TASK TO CARRY OUT: Search the entries below. Return every line that has "VRAW" in it.

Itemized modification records
========================================

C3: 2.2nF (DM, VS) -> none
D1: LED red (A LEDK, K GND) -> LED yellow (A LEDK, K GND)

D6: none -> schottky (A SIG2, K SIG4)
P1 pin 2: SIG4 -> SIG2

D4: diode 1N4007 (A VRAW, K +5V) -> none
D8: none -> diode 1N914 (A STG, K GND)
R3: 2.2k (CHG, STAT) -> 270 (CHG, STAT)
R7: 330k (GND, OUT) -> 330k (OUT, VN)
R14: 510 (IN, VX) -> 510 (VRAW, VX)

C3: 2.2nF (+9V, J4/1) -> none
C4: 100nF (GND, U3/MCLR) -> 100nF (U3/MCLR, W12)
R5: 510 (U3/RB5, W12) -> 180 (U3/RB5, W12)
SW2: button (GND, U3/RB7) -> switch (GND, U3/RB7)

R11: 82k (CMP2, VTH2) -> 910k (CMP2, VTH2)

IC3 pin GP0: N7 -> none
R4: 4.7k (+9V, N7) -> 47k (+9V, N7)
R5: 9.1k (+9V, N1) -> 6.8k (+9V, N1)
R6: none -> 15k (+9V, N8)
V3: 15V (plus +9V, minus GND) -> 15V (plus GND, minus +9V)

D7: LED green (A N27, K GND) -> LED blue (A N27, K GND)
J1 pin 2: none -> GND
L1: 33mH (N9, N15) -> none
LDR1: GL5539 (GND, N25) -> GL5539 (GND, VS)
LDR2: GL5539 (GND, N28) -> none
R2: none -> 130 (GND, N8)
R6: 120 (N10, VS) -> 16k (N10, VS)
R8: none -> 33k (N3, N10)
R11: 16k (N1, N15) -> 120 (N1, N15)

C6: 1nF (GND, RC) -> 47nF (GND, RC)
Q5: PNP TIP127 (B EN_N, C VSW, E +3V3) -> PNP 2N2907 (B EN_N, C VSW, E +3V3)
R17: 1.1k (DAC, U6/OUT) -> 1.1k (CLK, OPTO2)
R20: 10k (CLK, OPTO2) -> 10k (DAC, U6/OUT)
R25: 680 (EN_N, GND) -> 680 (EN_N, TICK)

========================================

REPLY TO THE TASK:
D4: diode 1N4007 (A VRAW, K +5V) -> none
R14: 510 (IN, VX) -> 510 (VRAW, VX)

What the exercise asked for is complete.